*Task prompt*
Below are the entries. Set down exactly the line containing "M1: motor 6V (MA, MB) -> motor 12V (MA, MB)" and each line after it.

------ The data

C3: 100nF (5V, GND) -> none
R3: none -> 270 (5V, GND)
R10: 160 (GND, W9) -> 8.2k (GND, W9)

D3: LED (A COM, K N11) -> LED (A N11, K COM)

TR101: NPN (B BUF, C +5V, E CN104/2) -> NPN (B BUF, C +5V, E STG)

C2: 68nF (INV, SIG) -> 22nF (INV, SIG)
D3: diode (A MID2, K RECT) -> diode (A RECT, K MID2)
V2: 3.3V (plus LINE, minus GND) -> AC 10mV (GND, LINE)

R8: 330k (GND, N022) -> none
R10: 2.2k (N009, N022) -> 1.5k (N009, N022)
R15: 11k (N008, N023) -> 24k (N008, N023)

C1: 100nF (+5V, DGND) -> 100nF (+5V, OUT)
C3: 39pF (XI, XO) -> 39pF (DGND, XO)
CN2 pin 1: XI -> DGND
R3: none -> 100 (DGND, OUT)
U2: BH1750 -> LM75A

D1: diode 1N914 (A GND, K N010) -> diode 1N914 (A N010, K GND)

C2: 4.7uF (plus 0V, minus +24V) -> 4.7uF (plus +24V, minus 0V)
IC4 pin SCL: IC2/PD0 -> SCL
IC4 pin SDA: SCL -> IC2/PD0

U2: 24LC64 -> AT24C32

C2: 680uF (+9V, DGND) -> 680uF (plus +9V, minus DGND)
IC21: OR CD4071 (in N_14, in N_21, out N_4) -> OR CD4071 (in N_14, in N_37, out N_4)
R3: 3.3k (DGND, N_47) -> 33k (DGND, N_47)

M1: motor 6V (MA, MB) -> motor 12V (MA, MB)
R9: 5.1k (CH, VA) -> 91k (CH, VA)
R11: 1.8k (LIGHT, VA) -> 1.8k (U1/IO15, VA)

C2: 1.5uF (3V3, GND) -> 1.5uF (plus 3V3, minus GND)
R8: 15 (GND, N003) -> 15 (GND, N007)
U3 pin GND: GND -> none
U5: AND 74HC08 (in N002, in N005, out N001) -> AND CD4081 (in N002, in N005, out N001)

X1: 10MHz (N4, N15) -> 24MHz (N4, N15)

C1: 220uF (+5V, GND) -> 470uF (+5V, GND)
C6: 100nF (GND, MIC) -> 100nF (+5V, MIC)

------------

*Result*
M1: motor 6V (MA, MB) -> motor 12V (MA, MB)
R9: 5.1k (CH, VA) -> 91k (CH, VA)
R11: 1.8k (LIGHT, VA) -> 1.8k (U1/IO15, VA)

C2: 1.5uF (3V3, GND) -> 1.5uF (plus 3V3, minus GND)
R8: 15 (GND, N003) -> 15 (GND, N007)
U3 pin GND: GND -> none
U5: AND 74HC08 (in N002, in N005, out N001) -> AND CD4081 (in N002, in N005, out N001)

X1: 10MHz (N4, N15) -> 24MHz (N4, N15)

C1: 220uF (+5V, GND) -> 470uF (+5V, GND)
C6: 100nF (GND, MIC) -> 100nF (+5V, MIC)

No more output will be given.